TASK ITEM: Print only the lines that begin at the line containing "R7: 1.2k (+3V3, RESET) -> 1.2k (+3V3, SCL)" and end at the last line of the material, both included, without any change.

DATA SUPPLIED:
........

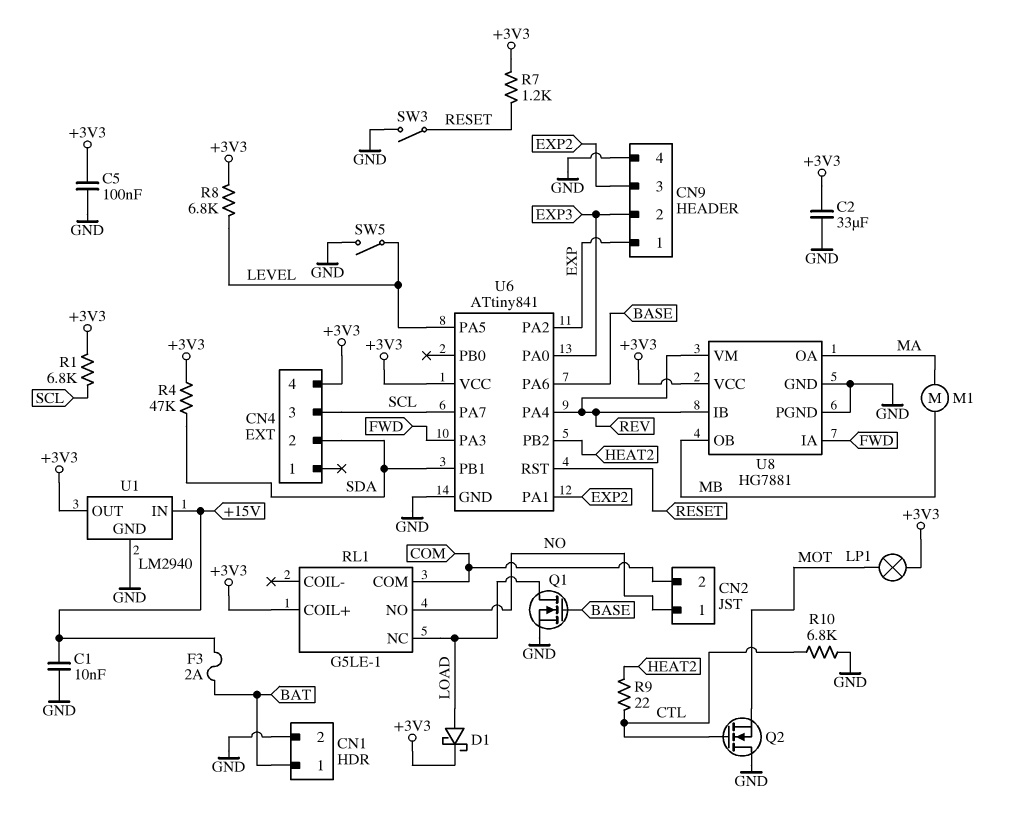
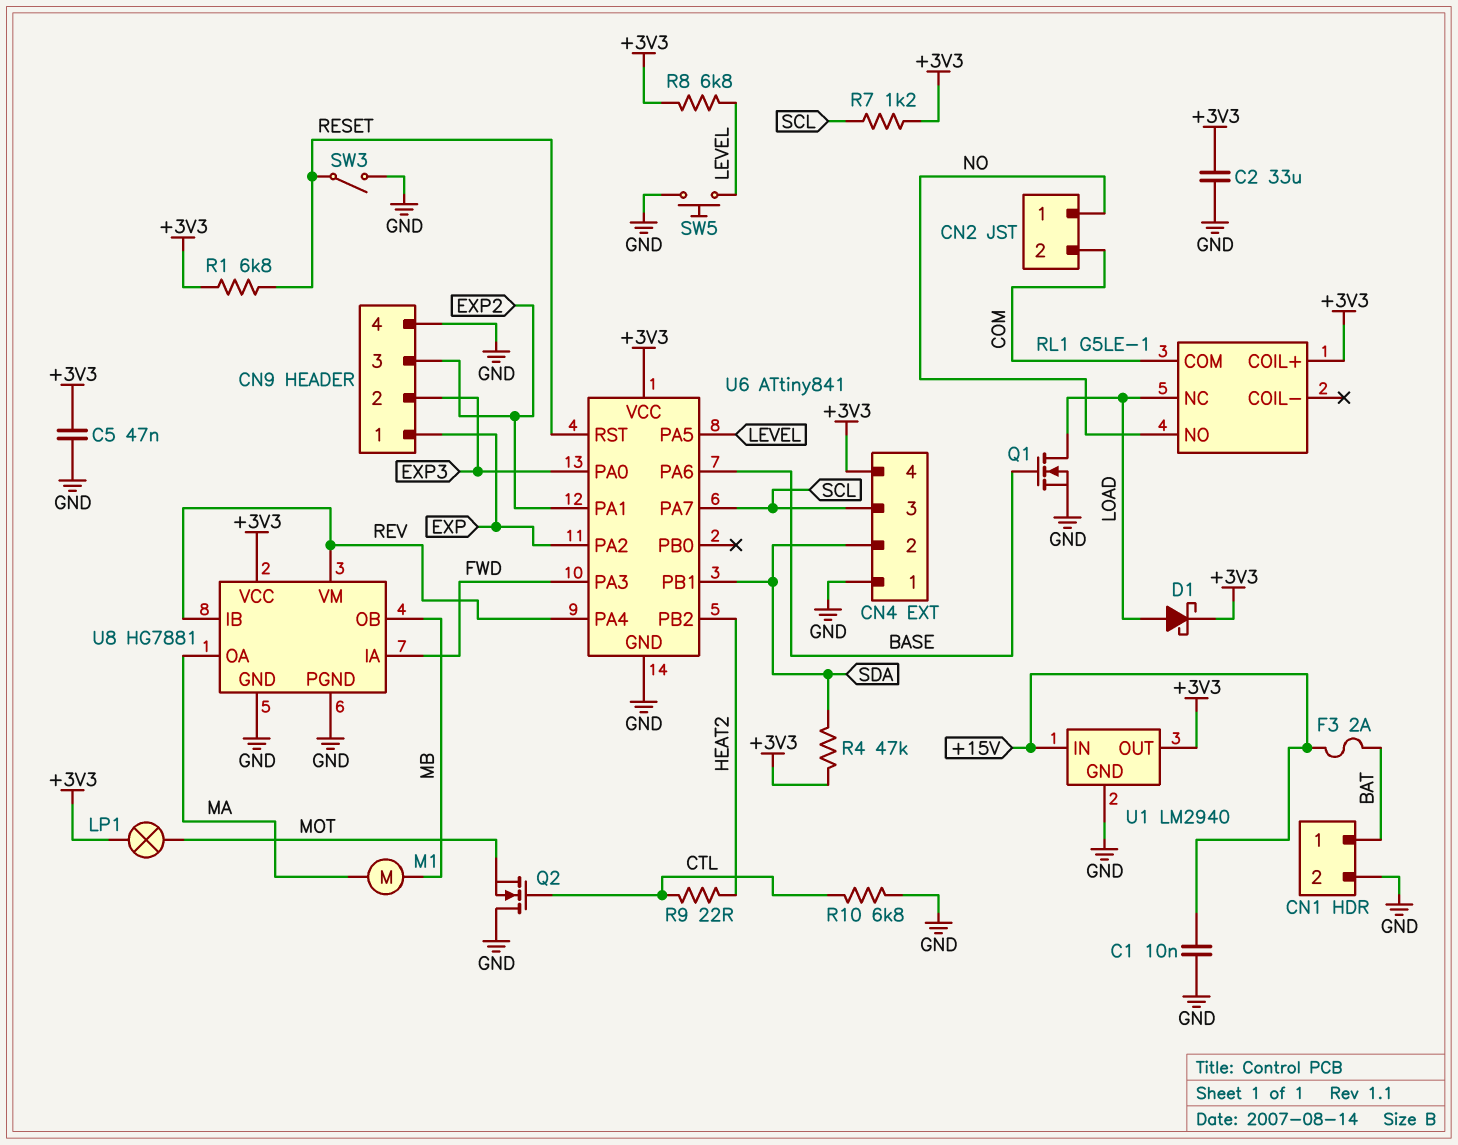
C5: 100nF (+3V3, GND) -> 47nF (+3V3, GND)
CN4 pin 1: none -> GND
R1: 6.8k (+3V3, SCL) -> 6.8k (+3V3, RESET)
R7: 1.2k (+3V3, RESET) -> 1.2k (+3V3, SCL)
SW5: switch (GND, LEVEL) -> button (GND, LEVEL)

........

OUTPUT BELOW:
R7: 1.2k (+3V3, RESET) -> 1.2k (+3V3, SCL)
SW5: switch (GND, LEVEL) -> button (GND, LEVEL)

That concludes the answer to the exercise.